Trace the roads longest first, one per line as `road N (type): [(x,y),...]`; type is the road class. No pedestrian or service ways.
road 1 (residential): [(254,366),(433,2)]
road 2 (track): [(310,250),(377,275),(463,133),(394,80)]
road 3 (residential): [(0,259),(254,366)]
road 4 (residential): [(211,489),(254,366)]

+===+

### WHAT THE TASK REQUIRES
Could you restate every entry verbatim, please?

### EXPECTED ANSWER
Trace the roads longest first, one per line as `road N (type): [(x,y),...]`; type is the road class. No pedestrian or service ways.
road 1 (residential): [(254,366),(433,2)]
road 2 (track): [(310,250),(377,275),(463,133),(394,80)]
road 3 (residential): [(0,259),(254,366)]
road 4 (residential): [(211,489),(254,366)]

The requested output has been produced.